■ WHAT IS NEEDED
Given the material below, output exactly the lines from the line with "[109,236,136,260]" to the line with "[174,156,213,248]", both ends included, and no other lines.

■ RECORDS PROVIDED
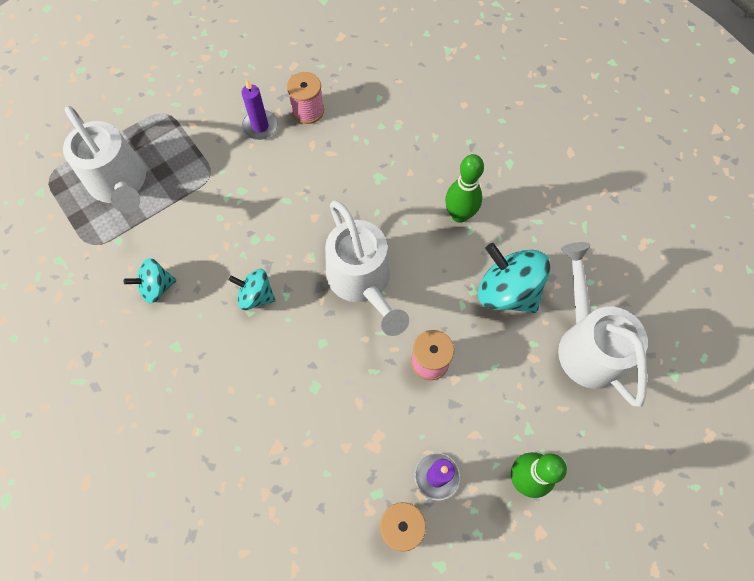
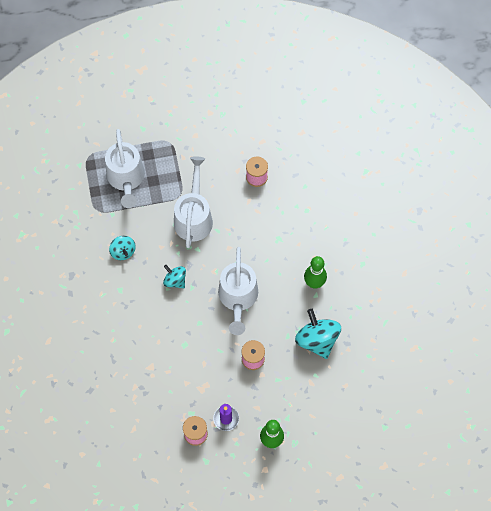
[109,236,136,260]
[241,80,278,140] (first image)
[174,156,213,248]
--
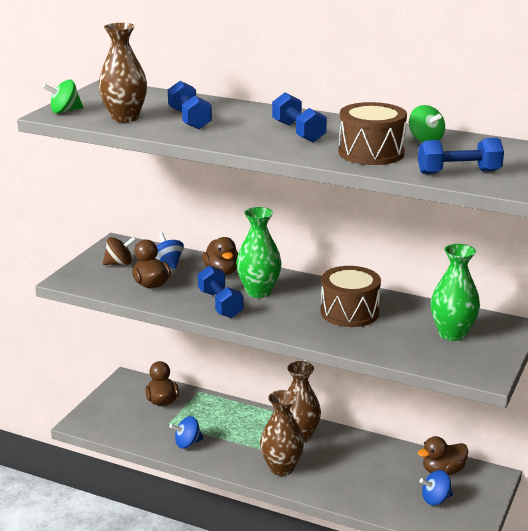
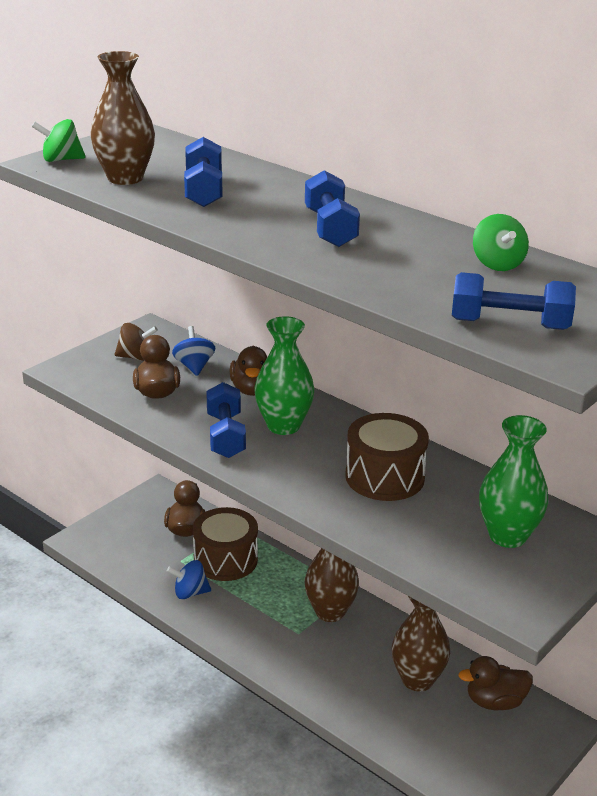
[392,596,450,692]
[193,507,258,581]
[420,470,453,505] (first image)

■ SOLUTION
[109,236,136,260]
[241,80,278,140] (first image)
[174,156,213,248]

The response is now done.